(DATASET RECORDS Opens)

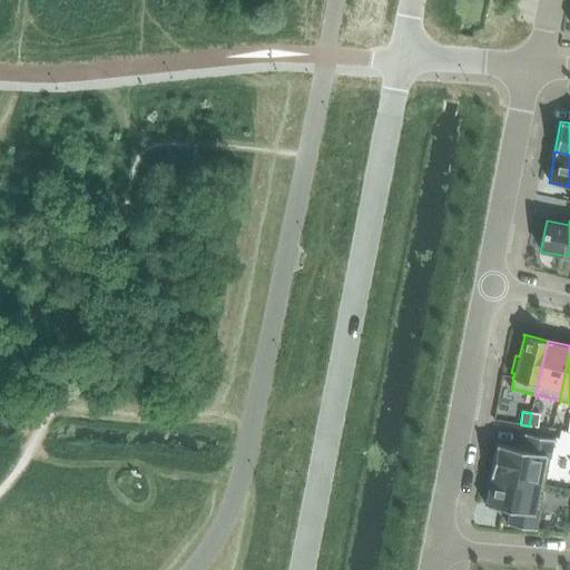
[(531,413),(529,426),(538,428),(540,414),(531,413)]
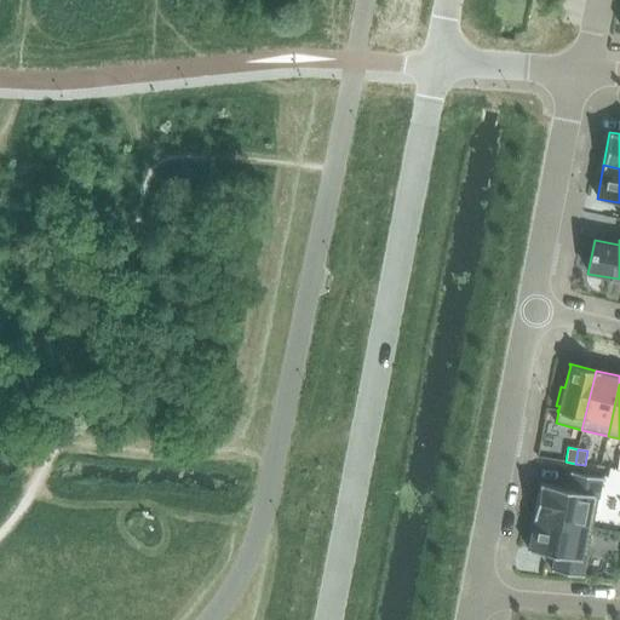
[(540,483),(534,516),(593,528),(603,478),(570,471),(567,488),(540,483)]
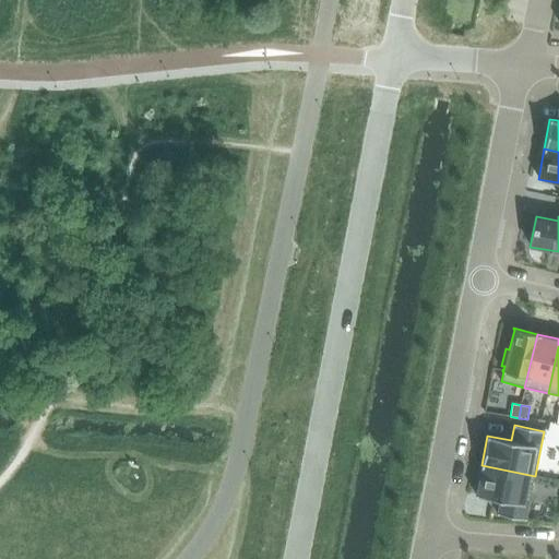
[(535,476),(482,465),(475,495),(500,500),(497,514),(526,521),(535,476)]
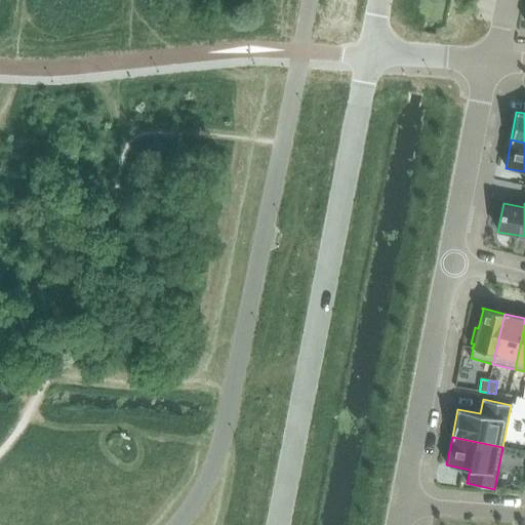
All buildings are outlined.
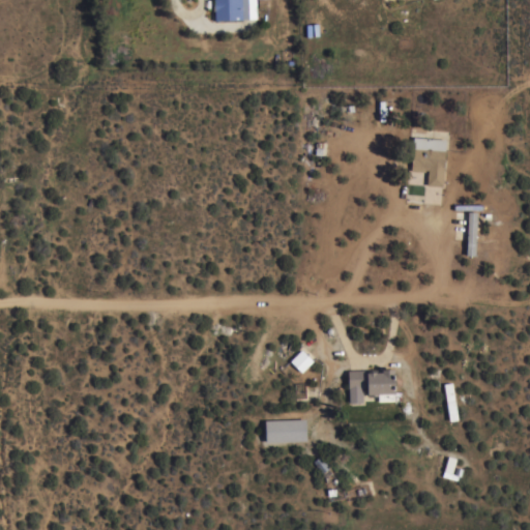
[(214,0),(255,0),(256,18),(242,19),(215,20),(214,0)]
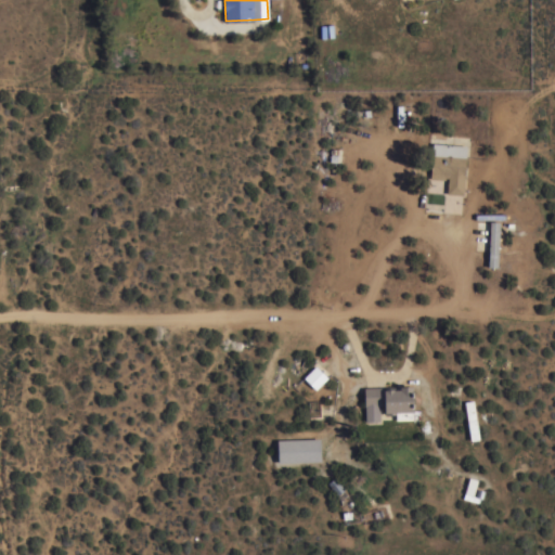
[(433,142),(467,145),(464,173),(465,173),(464,194),(447,193),(448,177),(444,177),(444,179),(430,178),(433,142)]
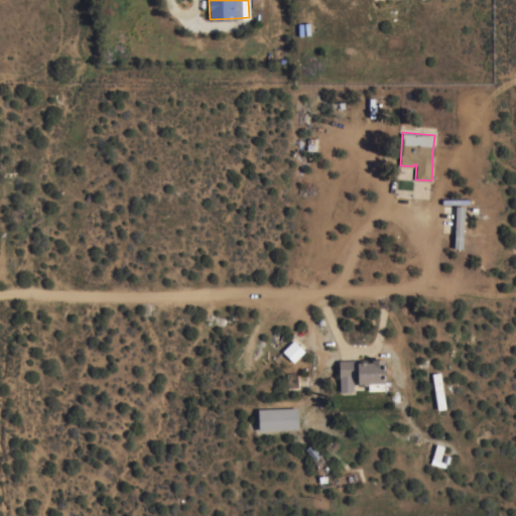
[(464,207),(455,206),(454,248),(463,248),(464,207)]
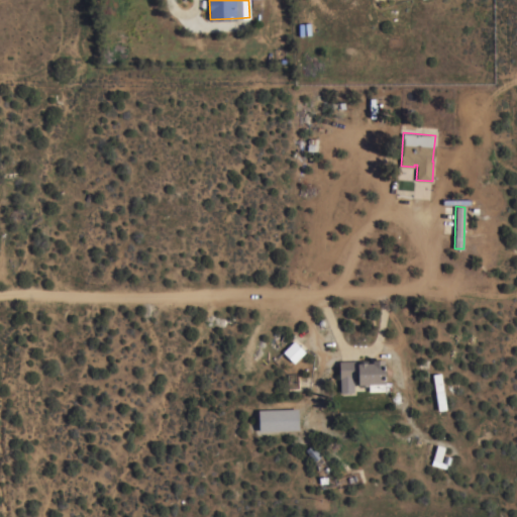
[(442,232),(442,223),(455,223),(455,226),(456,226),(456,228),(455,228),(455,232),(442,232)]
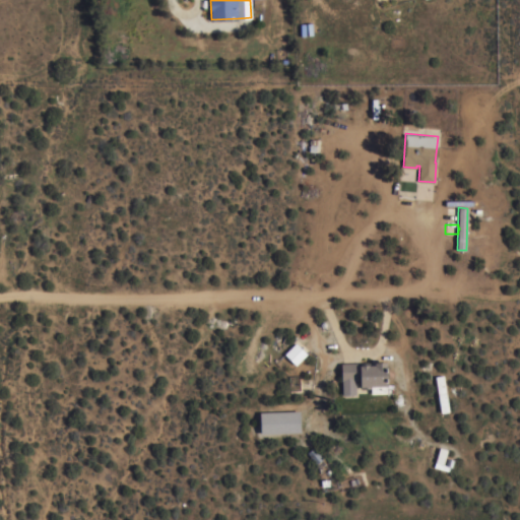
[(296,365),(284,353),(296,342),(307,353),(296,365)]
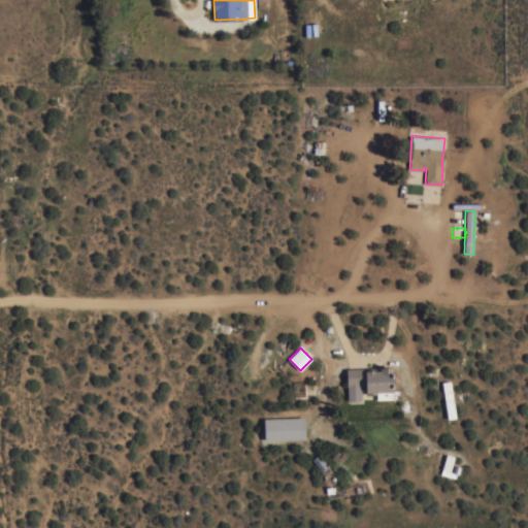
[(382,367),(382,368),(393,367),(393,390),(396,390),(396,395),(392,395),(392,399),(376,399),(376,393),(366,394),(366,386),(359,386),(359,391),(360,399),(358,399),(358,400),(351,401),(351,399),(349,400),(349,386),(347,386),(347,368),(382,367)]
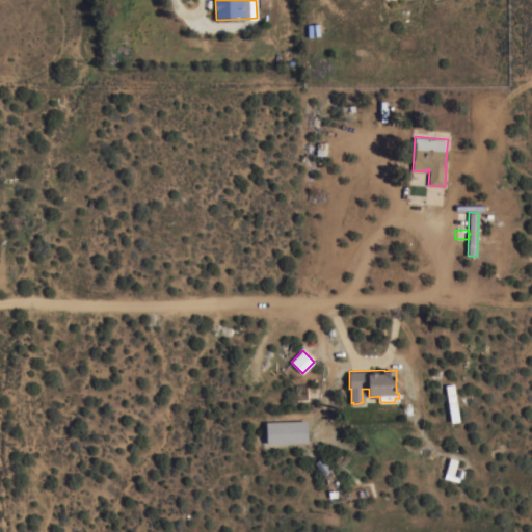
[(451,423),(459,421),(452,384),(444,386),(451,423)]
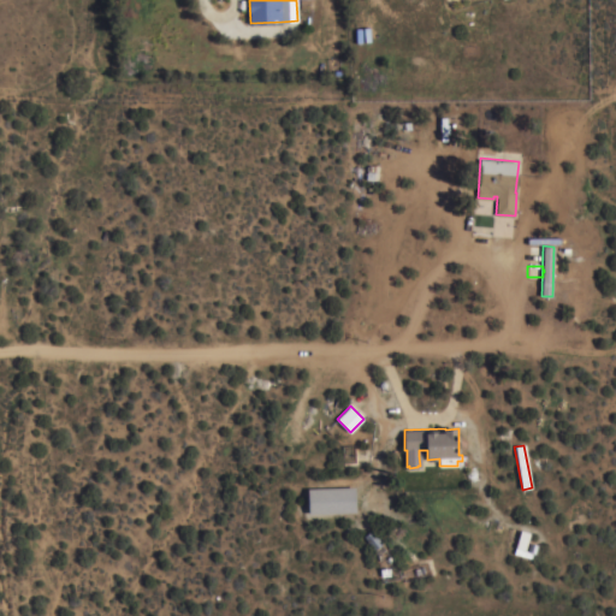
[(355,486),(356,511),(308,513),(308,487),(355,486)]
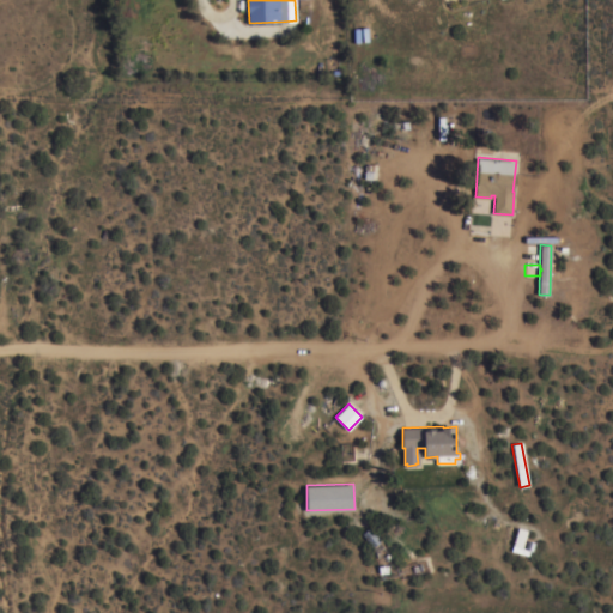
[(362,533),(370,527),(380,540),(380,541),(383,545),(376,551),(372,546),(362,533)]
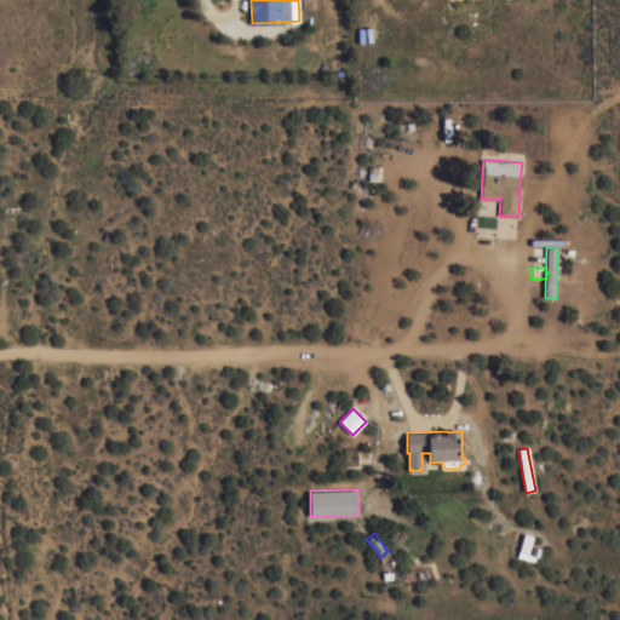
[(517,556),(524,533),(534,535),(528,554),(530,554),(533,545),(541,547),(538,557),(537,556),(535,561),(517,556)]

(DATASET RECORDS Closes)

▶ TO DO
From the line containing "[(296,365),(284,353),(296,342),(307,353),(296,365)]" down to the final line of the records above, restate every line word for word, add nothing, and skip the pictures.

▶ RESPONSE TO THE EXERCISE
[(296,365),(284,353),(296,342),(307,353),(296,365)]
[(382,367),(382,368),(393,367),(393,390),(396,390),(396,395),(392,395),(392,399),(376,399),(376,393),(366,394),(366,386),(359,386),(359,391),(360,399),(358,399),(358,400),(351,401),(351,399),(349,400),(349,386),(347,386),(347,368),(382,367)]
[(451,423),(459,421),(452,384),(444,386),(451,423)]
[(355,486),(356,511),(308,513),(308,487),(355,486)]
[(362,533),(370,527),(380,540),(380,541),(383,545),(376,551),(372,546),(362,533)]
[(517,556),(524,533),(534,535),(528,554),(530,554),(533,545),(541,547),(538,557),(537,556),(535,561),(517,556)]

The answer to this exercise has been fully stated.